Your instructions.
Pull each line with the string "green" from the entries.

Task input.

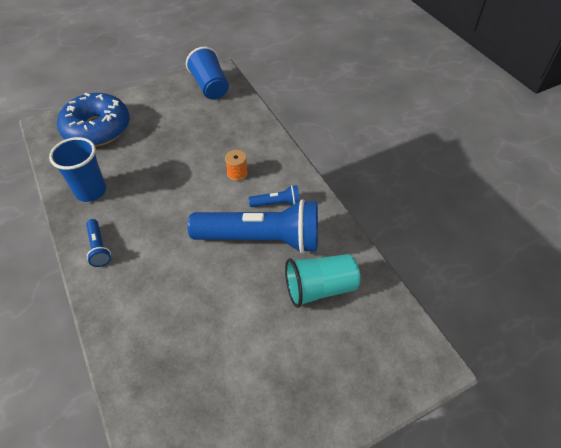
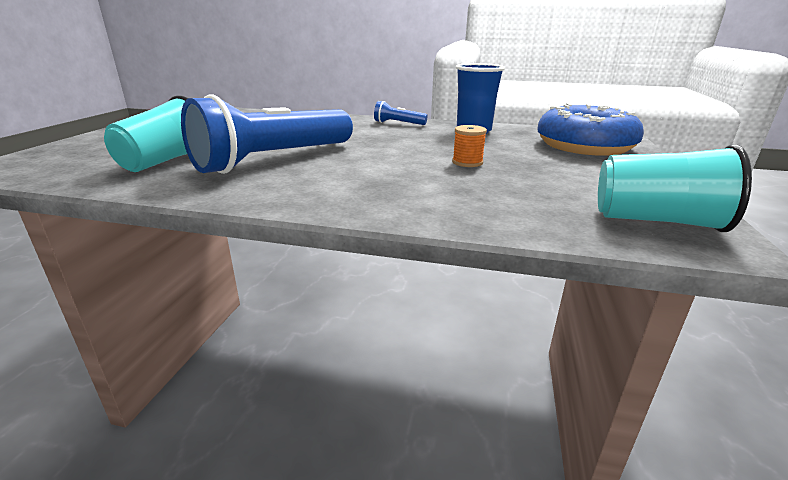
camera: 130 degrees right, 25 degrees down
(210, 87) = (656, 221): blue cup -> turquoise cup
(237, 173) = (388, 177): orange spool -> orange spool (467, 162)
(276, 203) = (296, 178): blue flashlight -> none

--

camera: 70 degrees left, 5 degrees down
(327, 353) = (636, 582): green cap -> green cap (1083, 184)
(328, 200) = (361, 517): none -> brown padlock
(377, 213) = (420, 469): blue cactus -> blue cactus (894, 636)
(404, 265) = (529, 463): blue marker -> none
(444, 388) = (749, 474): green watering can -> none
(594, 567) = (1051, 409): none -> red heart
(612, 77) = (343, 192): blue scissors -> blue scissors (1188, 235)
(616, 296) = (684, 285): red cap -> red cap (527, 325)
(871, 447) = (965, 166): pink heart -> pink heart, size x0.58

The completed task.
(327, 353) = (636, 582): green cap -> green cap (1083, 184)
(444, 388) = (749, 474): green watering can -> none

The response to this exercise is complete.